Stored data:
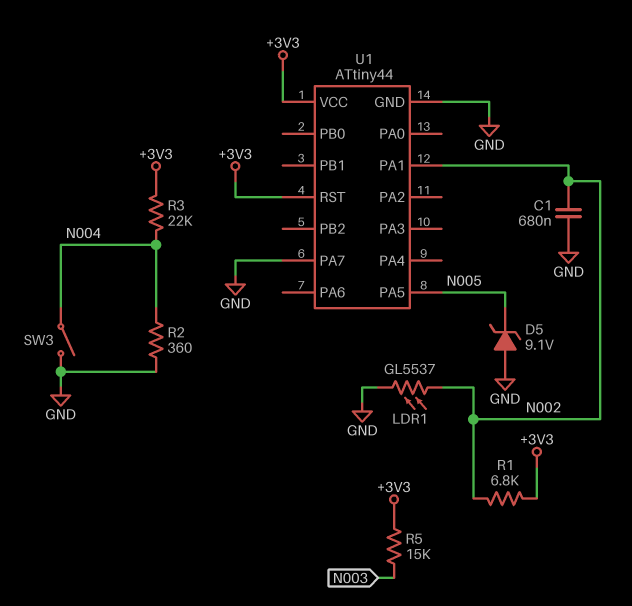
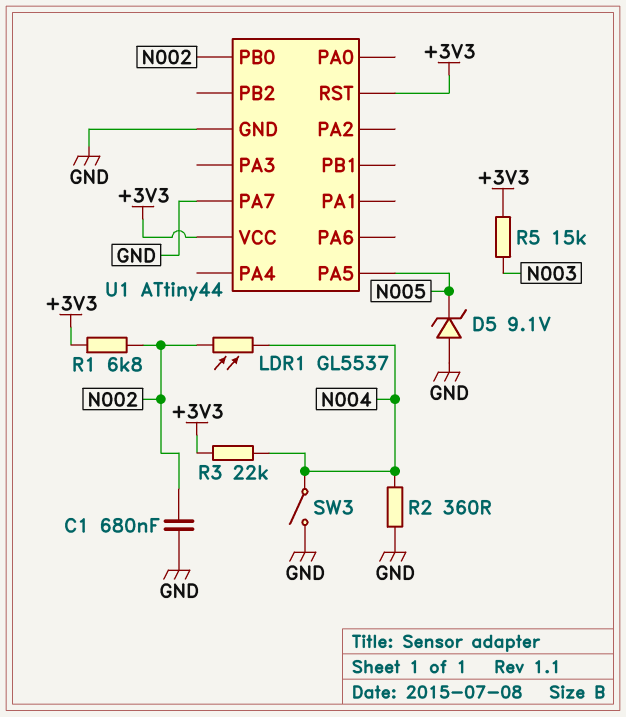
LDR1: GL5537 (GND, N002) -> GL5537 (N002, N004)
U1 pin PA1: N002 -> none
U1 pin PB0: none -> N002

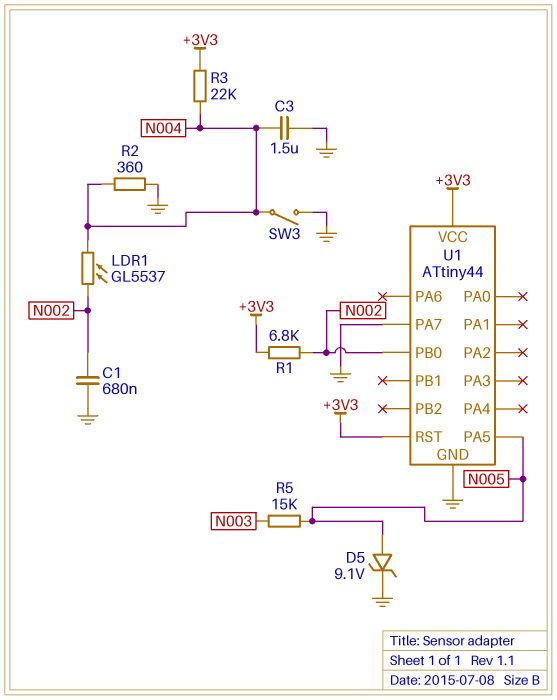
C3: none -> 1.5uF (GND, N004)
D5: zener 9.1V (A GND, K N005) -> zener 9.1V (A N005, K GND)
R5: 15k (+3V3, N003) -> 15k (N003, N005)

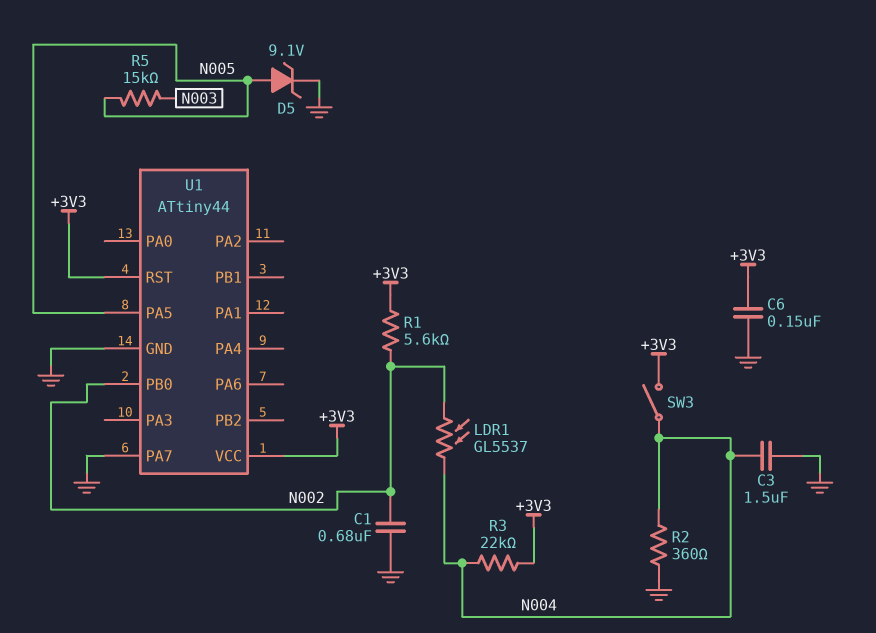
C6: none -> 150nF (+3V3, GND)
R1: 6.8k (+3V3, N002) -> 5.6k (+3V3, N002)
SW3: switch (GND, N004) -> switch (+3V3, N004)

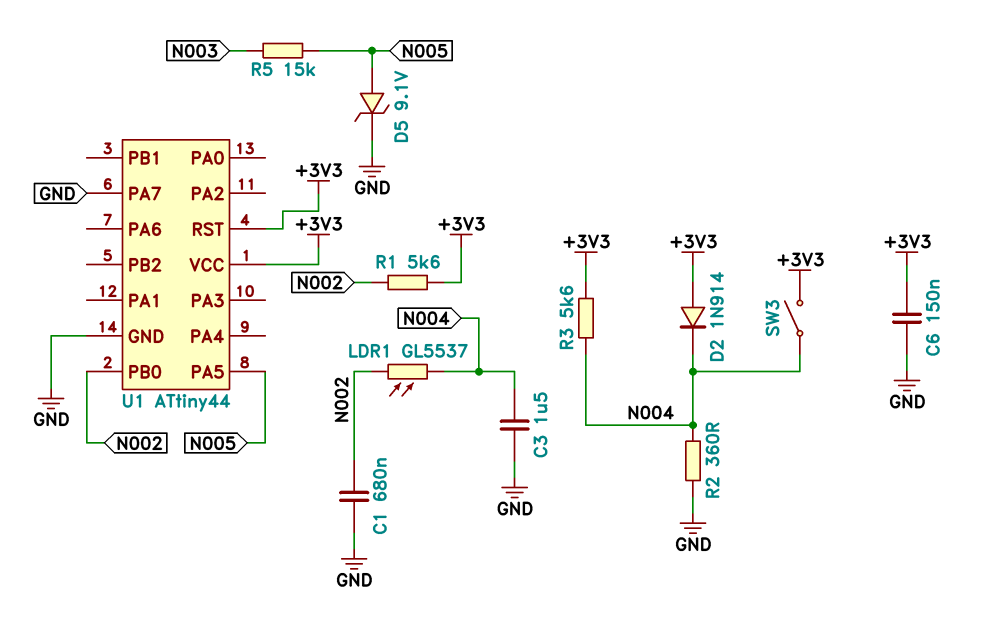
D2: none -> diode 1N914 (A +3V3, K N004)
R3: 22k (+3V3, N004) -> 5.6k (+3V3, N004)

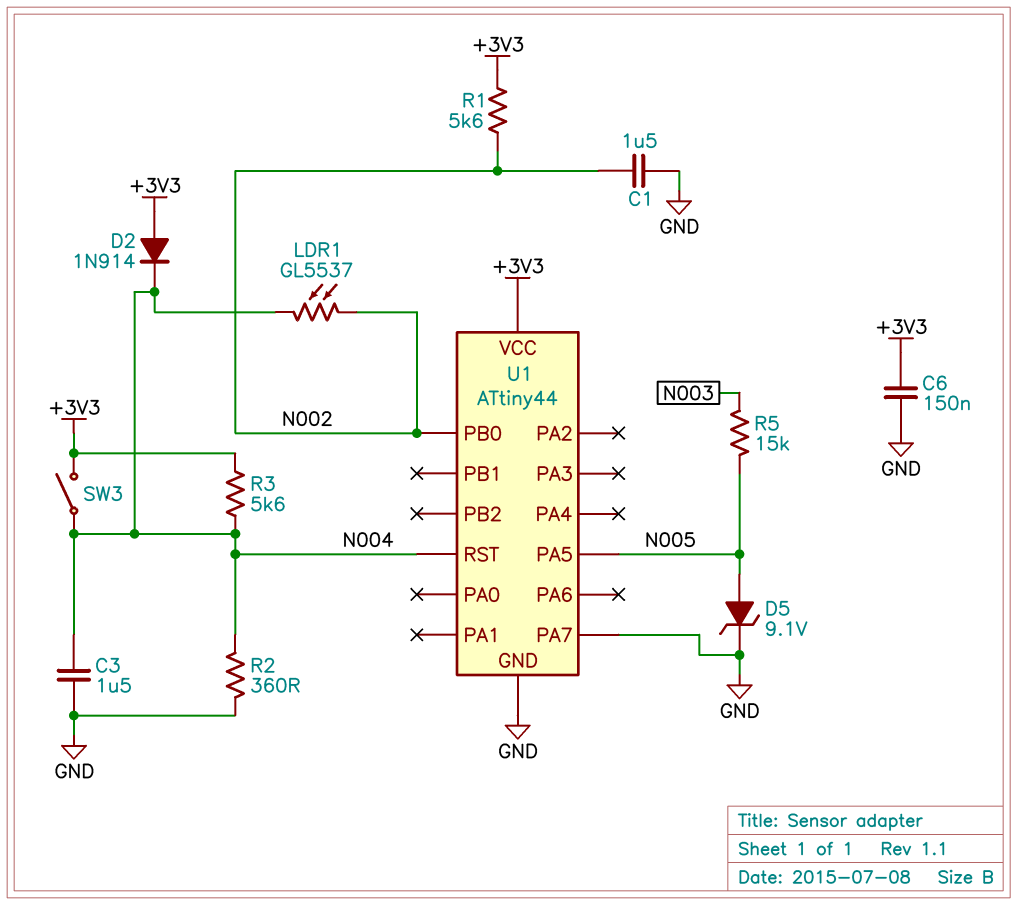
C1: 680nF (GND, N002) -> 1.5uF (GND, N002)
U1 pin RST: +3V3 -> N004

_Task to carry out_.
Exact text is required for the lines from the one with "C6: none -> 150nF (+3V3, GND)" through the last line of the entries, both included. Omit pictures.

_Output of the exercise_.
C6: none -> 150nF (+3V3, GND)
R1: 6.8k (+3V3, N002) -> 5.6k (+3V3, N002)
SW3: switch (GND, N004) -> switch (+3V3, N004)

D2: none -> diode 1N914 (A +3V3, K N004)
R3: 22k (+3V3, N004) -> 5.6k (+3V3, N004)

C1: 680nF (GND, N002) -> 1.5uF (GND, N002)
U1 pin RST: +3V3 -> N004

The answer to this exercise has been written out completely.